Task instructions – Transcribe exactly, and only, the lines from the one containing "shifted: rotulador (verde)" through the last line of the data.

Information shown –
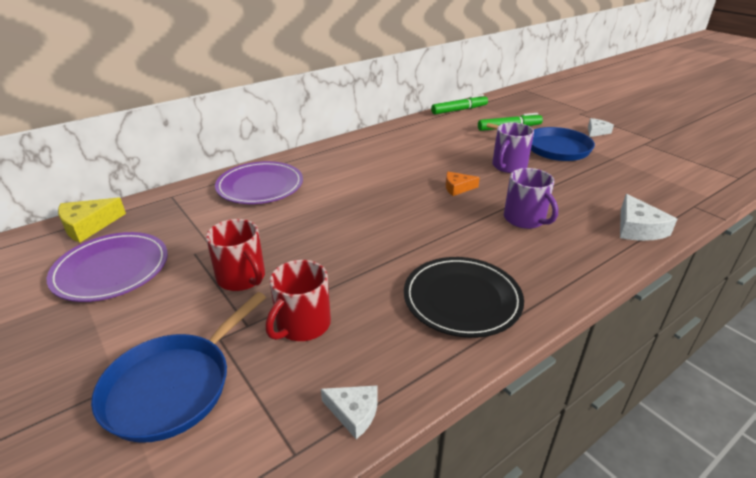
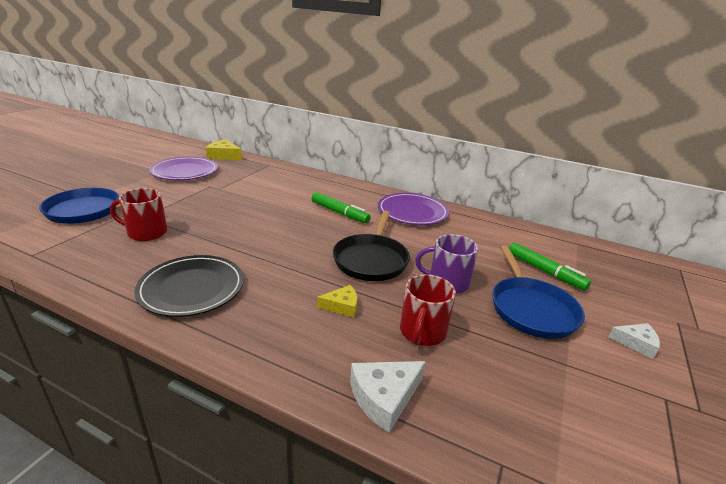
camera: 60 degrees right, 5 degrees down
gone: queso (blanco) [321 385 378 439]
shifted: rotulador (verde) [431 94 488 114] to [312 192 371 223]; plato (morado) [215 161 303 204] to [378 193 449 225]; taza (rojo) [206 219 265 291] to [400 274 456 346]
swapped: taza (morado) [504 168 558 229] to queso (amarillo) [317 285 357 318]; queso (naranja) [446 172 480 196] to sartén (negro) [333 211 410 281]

Task solution –
shifted: rotulador (verde) [431 94 488 114] to [312 192 371 223]; plato (morado) [215 161 303 204] to [378 193 449 225]; taza (rojo) [206 219 265 291] to [400 274 456 346]
swapped: taza (morado) [504 168 558 229] to queso (amarillo) [317 285 357 318]; queso (naranja) [446 172 480 196] to sartén (negro) [333 211 410 281]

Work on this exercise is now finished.